A verbatim copy of the records is required, with all pictures left out.
Start of Data for this task
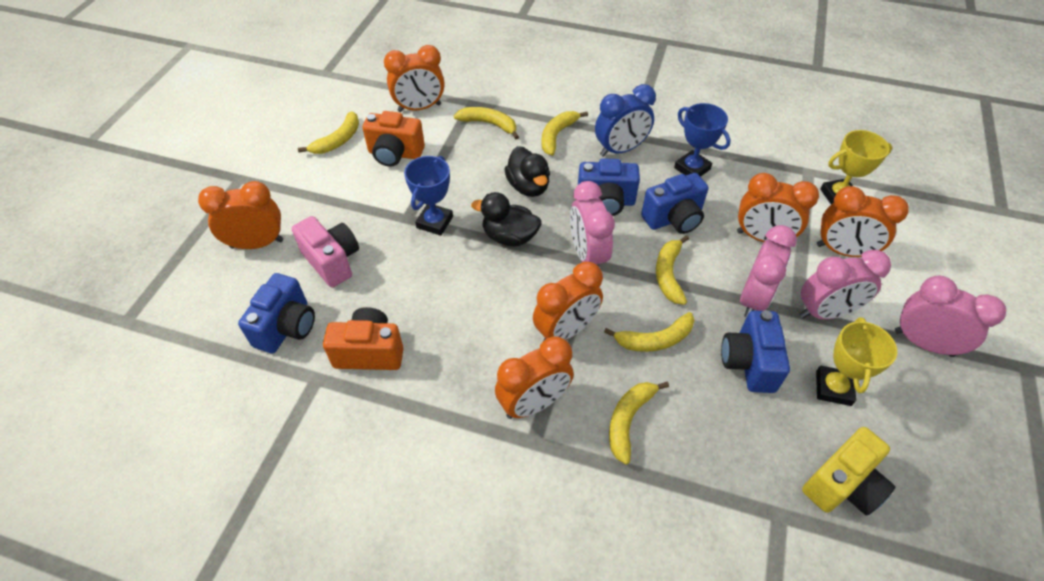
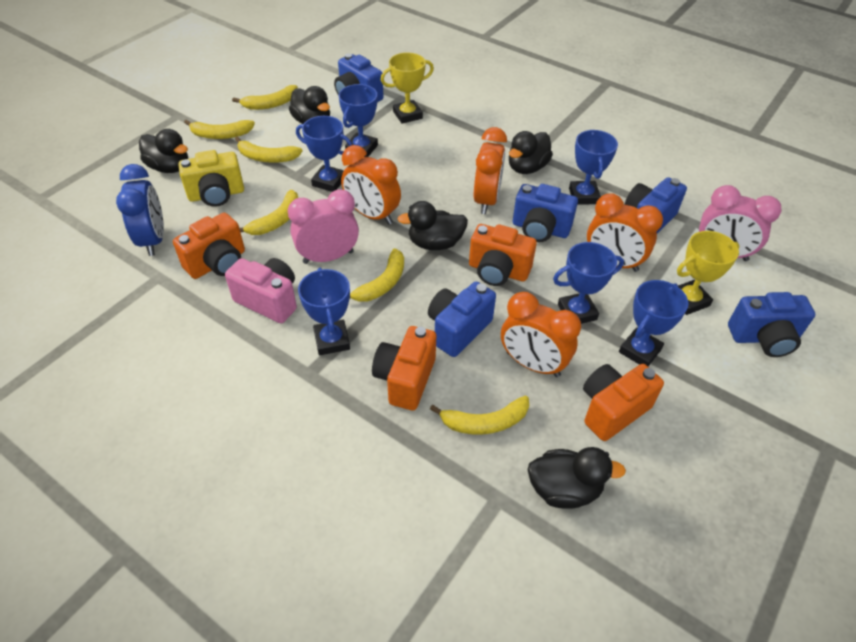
black duck: [471,192,541,247] [504,146,550,197] = 2 -> [139,129,188,173] [289,86,330,124] [397,201,468,250] [509,131,553,174] [527,447,626,509] = 5
blue camera: [238,273,315,353] [578,158,640,216] [641,173,708,234] [721,310,790,393] = 4 -> [334,54,384,102] [428,282,496,357] [513,184,578,242] [625,177,687,234] [728,292,815,357] = 5
blue trophy: [404,156,453,236] [674,103,731,177] = 2 -> [296,116,352,192] [298,268,350,355] [339,84,378,157] [553,242,624,324] [569,130,618,205] [619,280,688,366] = 6
orange camera: [323,307,404,370] [363,111,425,167] = 2 -> [173,213,245,279] [372,326,436,410] [469,224,537,286] [583,364,664,441] = 4
orange clock: [198,181,283,249] [384,45,444,112] [495,336,574,419] [533,262,603,340] [737,173,819,242] [817,186,909,257] = 6 -> [341,145,401,224] [474,127,507,214] [501,292,581,377] [587,193,663,272] = 4
pink clock: [570,181,615,265] [740,225,797,318] [800,250,891,319] [895,275,1006,357] = 4 -> [288,189,359,264] [699,185,781,261] = 2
End of Data for this task
▶ Solution below:
black duck: [471,192,541,247] [504,146,550,197] = 2 -> [139,129,188,173] [289,86,330,124] [397,201,468,250] [509,131,553,174] [527,447,626,509] = 5
blue camera: [238,273,315,353] [578,158,640,216] [641,173,708,234] [721,310,790,393] = 4 -> [334,54,384,102] [428,282,496,357] [513,184,578,242] [625,177,687,234] [728,292,815,357] = 5
blue trophy: [404,156,453,236] [674,103,731,177] = 2 -> [296,116,352,192] [298,268,350,355] [339,84,378,157] [553,242,624,324] [569,130,618,205] [619,280,688,366] = 6
orange camera: [323,307,404,370] [363,111,425,167] = 2 -> [173,213,245,279] [372,326,436,410] [469,224,537,286] [583,364,664,441] = 4
orange clock: [198,181,283,249] [384,45,444,112] [495,336,574,419] [533,262,603,340] [737,173,819,242] [817,186,909,257] = 6 -> [341,145,401,224] [474,127,507,214] [501,292,581,377] [587,193,663,272] = 4
pink clock: [570,181,615,265] [740,225,797,318] [800,250,891,319] [895,275,1006,357] = 4 -> [288,189,359,264] [699,185,781,261] = 2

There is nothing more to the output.